Filter the listing and keep only the lines with the word "turkusowy".

*INFORMATION SUPPLIED*
════════
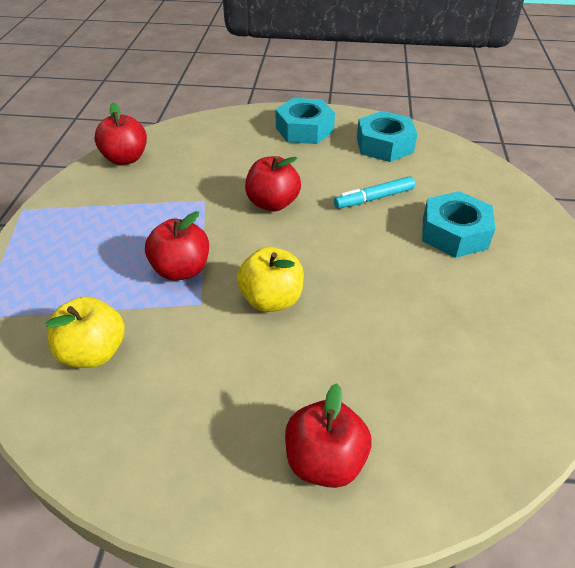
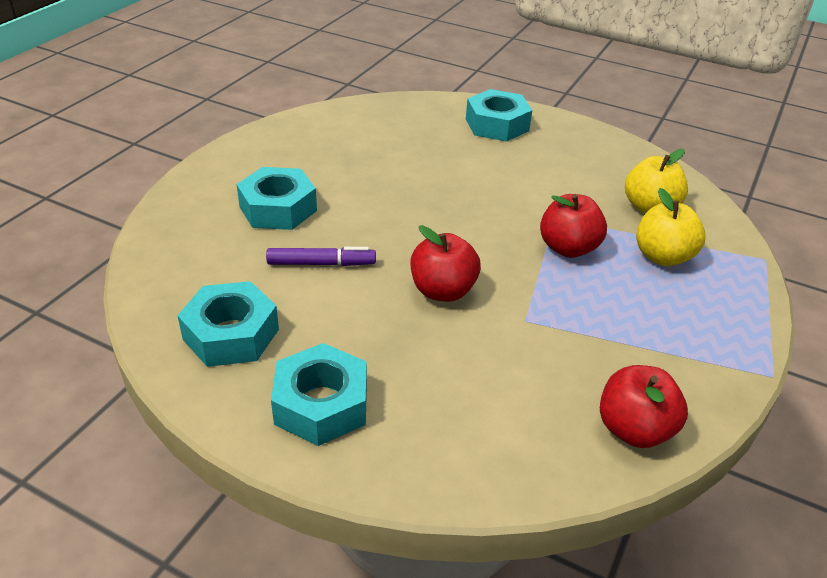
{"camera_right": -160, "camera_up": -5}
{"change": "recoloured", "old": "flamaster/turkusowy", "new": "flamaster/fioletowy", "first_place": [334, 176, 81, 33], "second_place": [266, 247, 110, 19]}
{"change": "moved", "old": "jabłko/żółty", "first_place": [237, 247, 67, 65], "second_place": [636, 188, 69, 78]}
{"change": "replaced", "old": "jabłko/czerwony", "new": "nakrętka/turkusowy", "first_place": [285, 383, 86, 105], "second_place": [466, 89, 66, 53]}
════════
*SOLUTION TO THE EXERCISE*
{"change": "recoloured", "old": "flamaster/turkusowy", "new": "flamaster/fioletowy", "first_place": [334, 176, 81, 33], "second_place": [266, 247, 110, 19]}
{"change": "replaced", "old": "jabłko/czerwony", "new": "nakrętka/turkusowy", "first_place": [285, 383, 86, 105], "second_place": [466, 89, 66, 53]}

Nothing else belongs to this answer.